From the line below that contains "(551, 458) = (589, 300): pink" to the line that contains "(715, 564) = (732, 242): blue", repeat every line exactly, both ends included, and nothing else.

═══ Input data

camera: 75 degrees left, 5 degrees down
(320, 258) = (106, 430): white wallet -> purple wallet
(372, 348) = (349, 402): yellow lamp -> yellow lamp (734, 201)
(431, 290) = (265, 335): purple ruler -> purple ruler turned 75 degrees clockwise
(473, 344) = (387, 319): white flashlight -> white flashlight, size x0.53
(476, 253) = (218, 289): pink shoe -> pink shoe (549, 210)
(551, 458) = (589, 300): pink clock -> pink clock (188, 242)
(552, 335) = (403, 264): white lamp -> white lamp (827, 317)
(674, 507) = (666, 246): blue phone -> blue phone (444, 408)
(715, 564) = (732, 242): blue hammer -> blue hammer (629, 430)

══════
═══ Input data

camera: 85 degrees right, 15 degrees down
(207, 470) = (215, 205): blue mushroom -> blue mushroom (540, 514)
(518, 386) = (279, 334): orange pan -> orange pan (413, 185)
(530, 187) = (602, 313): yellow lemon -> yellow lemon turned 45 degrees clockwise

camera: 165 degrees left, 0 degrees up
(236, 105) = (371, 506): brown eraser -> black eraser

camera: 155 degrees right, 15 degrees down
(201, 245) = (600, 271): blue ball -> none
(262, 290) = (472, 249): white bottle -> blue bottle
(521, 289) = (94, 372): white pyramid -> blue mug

══════

The answer -
(551, 458) = (589, 300): pink clock -> pink clock (188, 242)
(552, 335) = (403, 264): white lamp -> white lamp (827, 317)
(674, 507) = (666, 246): blue phone -> blue phone (444, 408)
(715, 564) = (732, 242): blue hammer -> blue hammer (629, 430)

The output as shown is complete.